### [WRITTEN PROBLEM]
Write out the lines below as a numbered list, skipping the blank lines and leaving the pictures out.
□ □ □ □ □
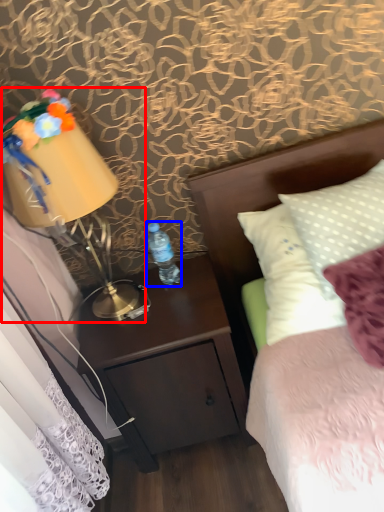
Question: Which of the following is the farthest to the observer, bedside lamp (highlighted by a red box) or bottle (highlighted by a blue box)?

Choices:
 (A) bedside lamp
 (B) bottle

Answer: (B)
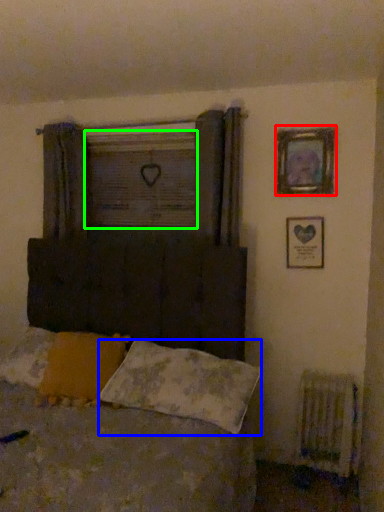
Question: Which object is the closest to the picture frame (highlighted by a red box)? Choose among these: pillow (highlighted by a blue box) or window screen (highlighted by a green box).

Choices:
 (A) pillow
 (B) window screen

Answer: (B)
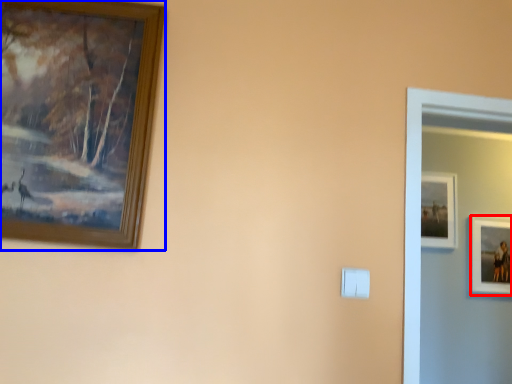
Question: Which of the following is the closest to the observer, picture frame (highlighted by a red box) or picture frame (highlighted by a blue box)?

Choices:
 (A) picture frame
 (B) picture frame

Answer: (B)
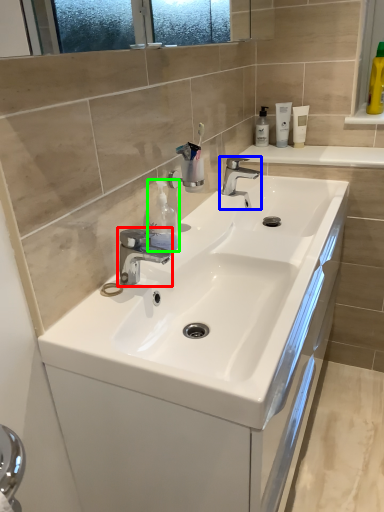
Question: Which object is the closest to the tap (highlighted by a red box)? Choose among these: tap (highlighted by a blue box) or cleaning product (highlighted by a green box).

Choices:
 (A) tap
 (B) cleaning product

Answer: (B)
□ □ □ □ □
### [TASK RESPONSE]
1. Question: Which of the following is the farthest to the observer, bedside lamp (highlighted by a red box) or bottle (highlighted by a blue box)?
2. Choices:
3.  (A) bedside lamp
4.  (B) bottle
5. Answer: (B)
6. Question: Which object is the closest to the picture frame (highlighted by a red box)? Choose among these: pillow (highlighted by a blue box) or window screen (highlighted by a green box).
7. Choices:
8.  (A) pillow
9.  (B) window screen
10. Answer: (B)
11. Question: Which of the following is the closest to the observer, picture frame (highlighted by a red box) or picture frame (highlighted by a blue box)?
12. Choices:
13.  (A) picture frame
14.  (B) picture frame
15. Answer: (B)
16. Question: Which object is the closest to the tap (highlighted by a red box)? Choose among these: tap (highlighted by a blue box) or cleaning product (highlighted by a green box).
17. Choices:
18.  (A) tap
19.  (B) cleaning product
20. Answer: (B)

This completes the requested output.